[Begin Data for the task]

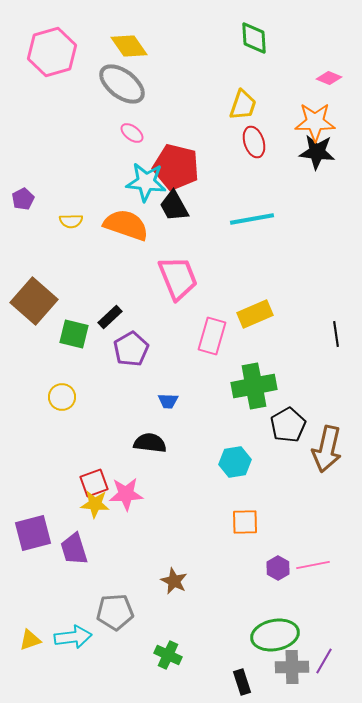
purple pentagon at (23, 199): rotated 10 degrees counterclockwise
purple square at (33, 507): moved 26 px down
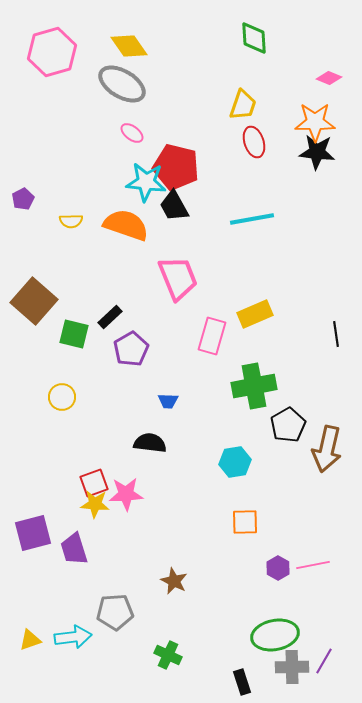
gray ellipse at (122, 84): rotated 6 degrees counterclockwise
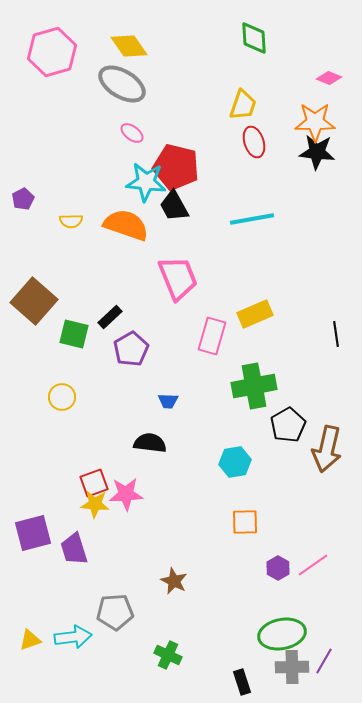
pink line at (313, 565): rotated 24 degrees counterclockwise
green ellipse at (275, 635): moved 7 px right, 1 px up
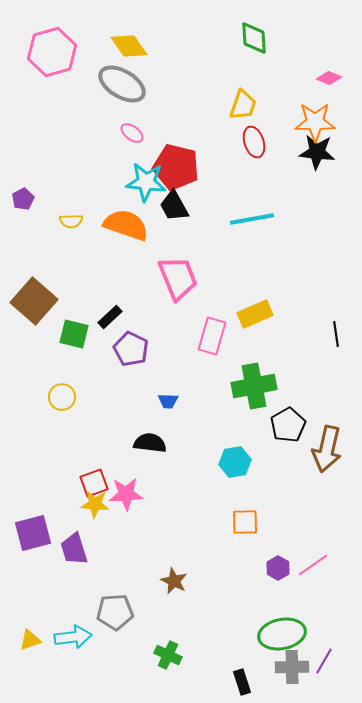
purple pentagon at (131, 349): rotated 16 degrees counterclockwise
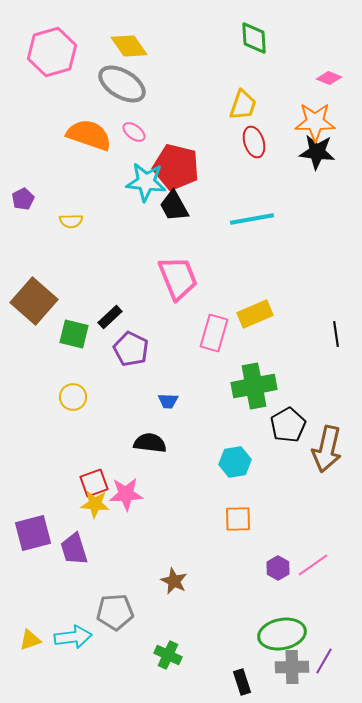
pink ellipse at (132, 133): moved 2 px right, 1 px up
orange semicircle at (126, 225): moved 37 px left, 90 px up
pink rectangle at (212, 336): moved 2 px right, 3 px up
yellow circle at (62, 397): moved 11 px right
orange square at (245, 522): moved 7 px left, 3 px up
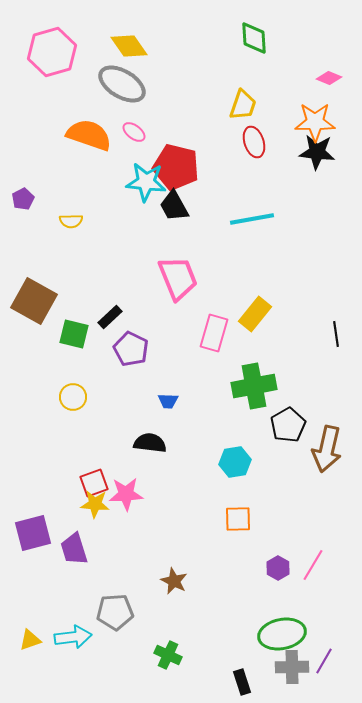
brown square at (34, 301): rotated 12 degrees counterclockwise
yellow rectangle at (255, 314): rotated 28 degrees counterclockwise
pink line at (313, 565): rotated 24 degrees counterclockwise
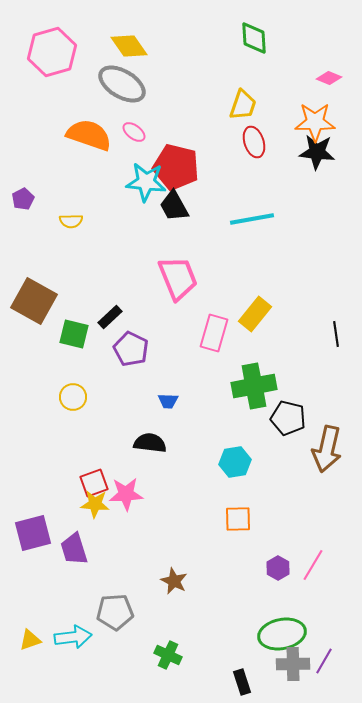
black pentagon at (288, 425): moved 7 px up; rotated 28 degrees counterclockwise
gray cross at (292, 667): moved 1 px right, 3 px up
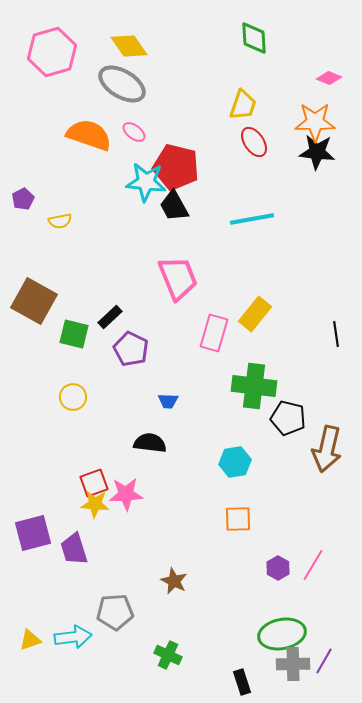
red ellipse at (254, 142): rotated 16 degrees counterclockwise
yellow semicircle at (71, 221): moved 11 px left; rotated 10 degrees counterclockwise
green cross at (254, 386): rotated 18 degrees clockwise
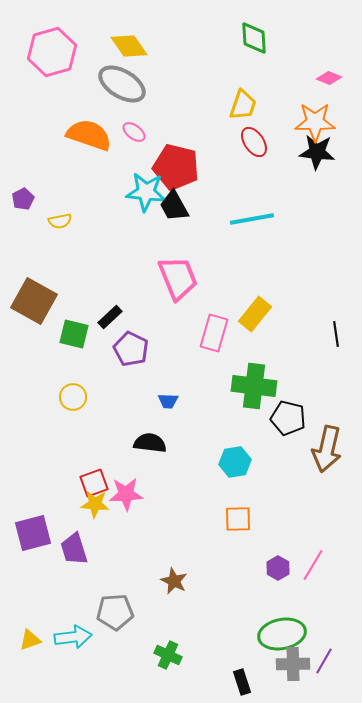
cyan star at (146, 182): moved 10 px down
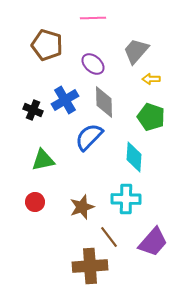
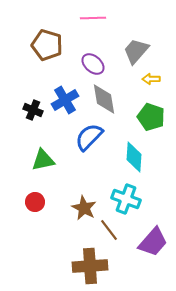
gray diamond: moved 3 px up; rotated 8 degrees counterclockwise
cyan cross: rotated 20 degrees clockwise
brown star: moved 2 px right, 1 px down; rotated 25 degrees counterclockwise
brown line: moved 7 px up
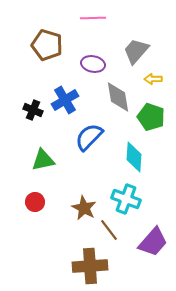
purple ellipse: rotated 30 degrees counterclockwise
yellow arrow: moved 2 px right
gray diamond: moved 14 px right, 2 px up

[End Data for the task]

◆ **Goal**
Please rewrite all the items above, substituting "pixels" for every "px" and changing nothing else. Leave the picture lines out of your answer.

◆ **Final answer**
purple pentagon at (23, 199): rotated 10 degrees counterclockwise
purple square at (33, 507): moved 26 pixels down
gray ellipse at (122, 84): rotated 6 degrees counterclockwise
pink line at (313, 565): rotated 24 degrees counterclockwise
green ellipse at (275, 635): moved 7 pixels right, 1 pixels up
purple pentagon at (131, 349): rotated 16 degrees counterclockwise
pink ellipse at (132, 133): moved 2 pixels right, 1 pixels up
orange semicircle at (126, 225): moved 37 pixels left, 90 pixels up
pink rectangle at (212, 336): moved 2 pixels right, 3 pixels up
yellow circle at (62, 397): moved 11 pixels right
orange square at (245, 522): moved 7 pixels left, 3 pixels up
brown square at (34, 301): rotated 12 degrees counterclockwise
yellow rectangle at (255, 314): rotated 28 degrees counterclockwise
pink line at (313, 565): rotated 24 degrees counterclockwise
black pentagon at (288, 425): moved 7 pixels up; rotated 28 degrees counterclockwise
gray cross at (292, 667): moved 1 pixels right, 3 pixels up
red ellipse at (254, 142): rotated 16 degrees counterclockwise
yellow semicircle at (71, 221): moved 11 pixels left; rotated 10 degrees counterclockwise
green cross at (254, 386): rotated 18 degrees clockwise
cyan star at (146, 182): moved 10 pixels down
gray diamond: moved 3 pixels up; rotated 8 degrees counterclockwise
cyan cross: rotated 20 degrees clockwise
brown star: moved 2 pixels right, 1 pixels down; rotated 25 degrees counterclockwise
brown line: moved 7 pixels up
purple ellipse: rotated 30 degrees counterclockwise
yellow arrow: moved 2 pixels right
gray diamond: moved 14 pixels right, 2 pixels up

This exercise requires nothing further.